-- Data for the task --
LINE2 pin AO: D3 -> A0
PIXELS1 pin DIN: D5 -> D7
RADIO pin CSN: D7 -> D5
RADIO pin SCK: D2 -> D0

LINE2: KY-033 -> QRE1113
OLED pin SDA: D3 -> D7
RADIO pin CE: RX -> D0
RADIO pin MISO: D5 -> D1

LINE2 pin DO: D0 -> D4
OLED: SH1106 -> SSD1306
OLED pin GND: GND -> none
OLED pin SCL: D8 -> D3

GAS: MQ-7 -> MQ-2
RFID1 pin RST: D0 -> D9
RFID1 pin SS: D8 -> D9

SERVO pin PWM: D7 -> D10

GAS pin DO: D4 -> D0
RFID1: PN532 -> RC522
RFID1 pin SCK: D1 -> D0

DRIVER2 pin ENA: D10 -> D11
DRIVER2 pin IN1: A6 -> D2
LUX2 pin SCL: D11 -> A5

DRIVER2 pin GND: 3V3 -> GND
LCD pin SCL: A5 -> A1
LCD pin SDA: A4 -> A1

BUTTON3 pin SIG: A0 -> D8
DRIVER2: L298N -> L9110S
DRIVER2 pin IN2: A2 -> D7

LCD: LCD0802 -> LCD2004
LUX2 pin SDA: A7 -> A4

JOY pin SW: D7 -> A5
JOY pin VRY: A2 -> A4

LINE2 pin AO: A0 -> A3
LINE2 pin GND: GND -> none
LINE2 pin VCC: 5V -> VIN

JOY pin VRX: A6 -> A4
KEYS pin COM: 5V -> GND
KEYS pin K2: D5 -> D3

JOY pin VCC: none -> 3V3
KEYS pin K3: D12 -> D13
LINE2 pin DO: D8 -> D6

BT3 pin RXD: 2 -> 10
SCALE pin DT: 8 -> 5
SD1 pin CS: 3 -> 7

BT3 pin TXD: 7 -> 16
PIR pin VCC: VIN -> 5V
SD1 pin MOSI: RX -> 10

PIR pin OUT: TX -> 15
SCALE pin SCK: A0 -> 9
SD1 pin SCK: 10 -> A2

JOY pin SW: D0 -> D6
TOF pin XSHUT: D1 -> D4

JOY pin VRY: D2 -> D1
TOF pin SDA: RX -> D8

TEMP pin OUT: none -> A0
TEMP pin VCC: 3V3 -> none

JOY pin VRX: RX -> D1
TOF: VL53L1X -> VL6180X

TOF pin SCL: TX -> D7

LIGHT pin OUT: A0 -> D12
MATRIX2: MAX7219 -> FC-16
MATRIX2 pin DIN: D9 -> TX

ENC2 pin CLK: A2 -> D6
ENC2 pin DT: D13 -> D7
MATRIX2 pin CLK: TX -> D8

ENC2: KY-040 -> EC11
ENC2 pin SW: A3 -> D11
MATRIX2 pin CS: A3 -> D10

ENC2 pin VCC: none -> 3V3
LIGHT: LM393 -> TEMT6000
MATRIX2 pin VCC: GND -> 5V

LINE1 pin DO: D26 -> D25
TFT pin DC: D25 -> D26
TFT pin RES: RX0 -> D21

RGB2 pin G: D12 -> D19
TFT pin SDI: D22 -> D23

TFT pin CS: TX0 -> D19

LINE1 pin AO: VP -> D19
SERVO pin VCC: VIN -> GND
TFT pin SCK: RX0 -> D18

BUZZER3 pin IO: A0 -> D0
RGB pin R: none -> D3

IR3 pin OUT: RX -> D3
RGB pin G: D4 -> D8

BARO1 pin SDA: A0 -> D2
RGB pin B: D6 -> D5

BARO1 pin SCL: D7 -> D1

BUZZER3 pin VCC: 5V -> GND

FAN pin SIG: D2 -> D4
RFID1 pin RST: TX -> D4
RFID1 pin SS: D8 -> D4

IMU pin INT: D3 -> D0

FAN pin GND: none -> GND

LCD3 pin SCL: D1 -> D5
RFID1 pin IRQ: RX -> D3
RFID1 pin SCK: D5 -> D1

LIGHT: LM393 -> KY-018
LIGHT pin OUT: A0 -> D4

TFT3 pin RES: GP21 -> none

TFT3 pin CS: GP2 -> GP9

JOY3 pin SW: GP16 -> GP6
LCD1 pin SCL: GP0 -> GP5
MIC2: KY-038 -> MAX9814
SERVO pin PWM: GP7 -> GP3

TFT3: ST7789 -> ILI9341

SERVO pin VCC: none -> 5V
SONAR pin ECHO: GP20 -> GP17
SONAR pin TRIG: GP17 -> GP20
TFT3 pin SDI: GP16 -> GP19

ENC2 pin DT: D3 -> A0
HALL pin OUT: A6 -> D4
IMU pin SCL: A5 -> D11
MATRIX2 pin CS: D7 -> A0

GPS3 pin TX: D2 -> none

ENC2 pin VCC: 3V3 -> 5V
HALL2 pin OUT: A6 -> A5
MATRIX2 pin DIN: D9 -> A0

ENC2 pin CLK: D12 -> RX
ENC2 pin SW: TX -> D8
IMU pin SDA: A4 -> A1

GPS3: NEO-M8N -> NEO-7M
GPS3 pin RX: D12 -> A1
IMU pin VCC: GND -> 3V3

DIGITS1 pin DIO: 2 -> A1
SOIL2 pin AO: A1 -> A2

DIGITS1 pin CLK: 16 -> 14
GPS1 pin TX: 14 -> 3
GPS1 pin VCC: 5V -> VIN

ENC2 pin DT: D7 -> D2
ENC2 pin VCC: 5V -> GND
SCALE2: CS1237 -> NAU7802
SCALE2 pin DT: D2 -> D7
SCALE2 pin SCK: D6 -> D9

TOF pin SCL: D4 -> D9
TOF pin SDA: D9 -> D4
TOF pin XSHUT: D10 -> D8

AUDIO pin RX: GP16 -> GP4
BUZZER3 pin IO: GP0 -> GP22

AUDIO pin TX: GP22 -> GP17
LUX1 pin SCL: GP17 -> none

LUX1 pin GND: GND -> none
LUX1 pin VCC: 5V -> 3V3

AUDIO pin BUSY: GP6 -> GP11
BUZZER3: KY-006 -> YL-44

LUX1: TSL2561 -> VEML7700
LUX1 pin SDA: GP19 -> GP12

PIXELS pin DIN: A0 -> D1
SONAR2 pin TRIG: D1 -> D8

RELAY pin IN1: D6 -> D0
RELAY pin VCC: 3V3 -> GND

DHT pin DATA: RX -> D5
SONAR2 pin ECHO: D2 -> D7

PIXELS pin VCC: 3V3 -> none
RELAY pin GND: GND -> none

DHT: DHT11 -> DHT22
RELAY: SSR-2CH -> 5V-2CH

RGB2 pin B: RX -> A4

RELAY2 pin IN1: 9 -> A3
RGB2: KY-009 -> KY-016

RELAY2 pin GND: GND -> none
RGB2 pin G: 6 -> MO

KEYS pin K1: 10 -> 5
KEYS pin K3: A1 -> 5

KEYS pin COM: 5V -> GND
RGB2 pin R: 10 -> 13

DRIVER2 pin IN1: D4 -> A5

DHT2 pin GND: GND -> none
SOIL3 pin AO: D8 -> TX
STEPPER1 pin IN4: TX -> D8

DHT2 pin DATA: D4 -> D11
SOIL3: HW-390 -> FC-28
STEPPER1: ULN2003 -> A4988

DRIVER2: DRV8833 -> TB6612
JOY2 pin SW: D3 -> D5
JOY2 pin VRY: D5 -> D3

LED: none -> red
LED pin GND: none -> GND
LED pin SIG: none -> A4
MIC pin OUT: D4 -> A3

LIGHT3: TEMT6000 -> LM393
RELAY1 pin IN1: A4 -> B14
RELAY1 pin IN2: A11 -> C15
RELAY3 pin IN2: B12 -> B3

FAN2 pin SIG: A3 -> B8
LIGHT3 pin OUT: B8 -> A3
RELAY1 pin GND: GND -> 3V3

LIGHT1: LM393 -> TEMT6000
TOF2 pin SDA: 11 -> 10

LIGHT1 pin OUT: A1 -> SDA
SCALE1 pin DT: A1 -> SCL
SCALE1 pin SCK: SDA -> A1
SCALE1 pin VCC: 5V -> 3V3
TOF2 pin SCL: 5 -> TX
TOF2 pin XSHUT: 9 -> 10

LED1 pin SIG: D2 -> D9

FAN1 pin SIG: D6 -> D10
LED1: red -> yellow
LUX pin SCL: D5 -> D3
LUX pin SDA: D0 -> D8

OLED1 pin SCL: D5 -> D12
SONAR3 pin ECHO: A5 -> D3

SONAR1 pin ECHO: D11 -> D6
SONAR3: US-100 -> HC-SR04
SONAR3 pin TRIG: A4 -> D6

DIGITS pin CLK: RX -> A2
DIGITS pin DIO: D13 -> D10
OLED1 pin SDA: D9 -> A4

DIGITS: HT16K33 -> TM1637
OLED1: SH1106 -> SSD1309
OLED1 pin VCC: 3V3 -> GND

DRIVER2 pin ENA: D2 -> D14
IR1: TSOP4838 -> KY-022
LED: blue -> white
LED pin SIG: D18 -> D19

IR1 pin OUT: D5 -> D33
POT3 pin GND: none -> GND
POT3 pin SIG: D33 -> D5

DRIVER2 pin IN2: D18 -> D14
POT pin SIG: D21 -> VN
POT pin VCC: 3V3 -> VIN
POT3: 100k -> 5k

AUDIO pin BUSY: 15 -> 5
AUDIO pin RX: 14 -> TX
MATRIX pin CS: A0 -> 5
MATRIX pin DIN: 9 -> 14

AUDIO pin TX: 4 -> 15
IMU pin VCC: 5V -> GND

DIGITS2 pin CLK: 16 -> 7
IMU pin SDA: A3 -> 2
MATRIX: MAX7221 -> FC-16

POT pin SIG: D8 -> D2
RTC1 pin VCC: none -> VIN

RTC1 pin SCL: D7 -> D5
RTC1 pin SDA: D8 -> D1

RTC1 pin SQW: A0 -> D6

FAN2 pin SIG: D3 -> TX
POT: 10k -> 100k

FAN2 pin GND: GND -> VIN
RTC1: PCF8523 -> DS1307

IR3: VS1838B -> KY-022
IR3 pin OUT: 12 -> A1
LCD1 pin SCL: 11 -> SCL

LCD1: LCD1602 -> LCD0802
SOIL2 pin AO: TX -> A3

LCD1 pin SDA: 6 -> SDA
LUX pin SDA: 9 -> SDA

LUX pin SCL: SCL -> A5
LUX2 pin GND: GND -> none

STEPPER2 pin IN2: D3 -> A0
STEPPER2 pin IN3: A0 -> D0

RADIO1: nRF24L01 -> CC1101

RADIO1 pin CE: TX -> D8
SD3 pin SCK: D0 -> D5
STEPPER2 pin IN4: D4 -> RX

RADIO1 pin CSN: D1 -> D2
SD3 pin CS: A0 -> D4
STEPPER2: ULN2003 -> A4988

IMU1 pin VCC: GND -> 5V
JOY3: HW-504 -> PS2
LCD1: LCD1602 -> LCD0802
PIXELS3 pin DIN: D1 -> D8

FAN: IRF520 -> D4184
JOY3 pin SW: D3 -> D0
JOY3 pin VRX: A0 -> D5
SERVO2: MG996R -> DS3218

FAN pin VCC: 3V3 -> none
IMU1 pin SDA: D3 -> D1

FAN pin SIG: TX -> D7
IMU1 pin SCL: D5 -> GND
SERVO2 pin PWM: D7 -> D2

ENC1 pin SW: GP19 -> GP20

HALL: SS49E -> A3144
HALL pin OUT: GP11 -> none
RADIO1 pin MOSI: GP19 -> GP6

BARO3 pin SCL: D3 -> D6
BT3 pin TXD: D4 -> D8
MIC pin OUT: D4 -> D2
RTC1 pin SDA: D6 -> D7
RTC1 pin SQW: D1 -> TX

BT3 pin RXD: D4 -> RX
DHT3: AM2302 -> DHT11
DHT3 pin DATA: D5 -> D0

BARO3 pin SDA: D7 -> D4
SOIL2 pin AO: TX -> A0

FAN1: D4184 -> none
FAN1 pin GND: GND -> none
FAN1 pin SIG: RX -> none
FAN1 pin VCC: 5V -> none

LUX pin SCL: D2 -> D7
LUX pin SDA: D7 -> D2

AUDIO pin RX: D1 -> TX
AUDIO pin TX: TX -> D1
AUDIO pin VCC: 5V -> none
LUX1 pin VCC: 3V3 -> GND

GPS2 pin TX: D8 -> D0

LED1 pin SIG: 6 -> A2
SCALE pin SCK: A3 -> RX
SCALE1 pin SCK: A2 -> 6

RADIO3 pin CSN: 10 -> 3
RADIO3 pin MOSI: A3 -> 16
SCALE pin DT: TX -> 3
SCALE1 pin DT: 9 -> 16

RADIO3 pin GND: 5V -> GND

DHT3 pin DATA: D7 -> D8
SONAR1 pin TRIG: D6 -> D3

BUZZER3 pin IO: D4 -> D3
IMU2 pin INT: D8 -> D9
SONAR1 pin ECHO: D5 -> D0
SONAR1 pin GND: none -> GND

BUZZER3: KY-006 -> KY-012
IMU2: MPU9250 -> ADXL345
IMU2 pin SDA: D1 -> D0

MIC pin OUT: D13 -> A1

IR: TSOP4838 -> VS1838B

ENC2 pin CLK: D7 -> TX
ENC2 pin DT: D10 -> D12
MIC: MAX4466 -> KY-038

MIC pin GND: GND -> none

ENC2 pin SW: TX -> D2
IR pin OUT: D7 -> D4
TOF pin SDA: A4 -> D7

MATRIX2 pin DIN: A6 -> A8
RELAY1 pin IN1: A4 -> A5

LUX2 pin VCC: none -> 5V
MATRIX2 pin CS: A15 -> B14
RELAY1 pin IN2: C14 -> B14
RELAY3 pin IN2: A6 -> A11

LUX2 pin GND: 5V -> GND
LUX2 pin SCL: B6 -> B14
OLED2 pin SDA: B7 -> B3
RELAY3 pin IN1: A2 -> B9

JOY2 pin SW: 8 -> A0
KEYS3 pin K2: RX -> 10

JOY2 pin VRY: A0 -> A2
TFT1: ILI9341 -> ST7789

-- Exercise brief --
Working from the material above, restate word for word the lines between the line with "RELAY1 pin GND: GND -> 3V3" and the line with "DRIVER2 pin IN2: D18 -> D14", both included, and only those.

-- Exercise response --
RELAY1 pin GND: GND -> 3V3

LIGHT1: LM393 -> TEMT6000
TOF2 pin SDA: 11 -> 10

LIGHT1 pin OUT: A1 -> SDA
SCALE1 pin DT: A1 -> SCL
SCALE1 pin SCK: SDA -> A1
SCALE1 pin VCC: 5V -> 3V3
TOF2 pin SCL: 5 -> TX
TOF2 pin XSHUT: 9 -> 10

LED1 pin SIG: D2 -> D9

FAN1 pin SIG: D6 -> D10
LED1: red -> yellow
LUX pin SCL: D5 -> D3
LUX pin SDA: D0 -> D8

OLED1 pin SCL: D5 -> D12
SONAR3 pin ECHO: A5 -> D3

SONAR1 pin ECHO: D11 -> D6
SONAR3: US-100 -> HC-SR04
SONAR3 pin TRIG: A4 -> D6

DIGITS pin CLK: RX -> A2
DIGITS pin DIO: D13 -> D10
OLED1 pin SDA: D9 -> A4

DIGITS: HT16K33 -> TM1637
OLED1: SH1106 -> SSD1309
OLED1 pin VCC: 3V3 -> GND

DRIVER2 pin ENA: D2 -> D14
IR1: TSOP4838 -> KY-022
LED: blue -> white
LED pin SIG: D18 -> D19

IR1 pin OUT: D5 -> D33
POT3 pin GND: none -> GND
POT3 pin SIG: D33 -> D5

DRIVER2 pin IN2: D18 -> D14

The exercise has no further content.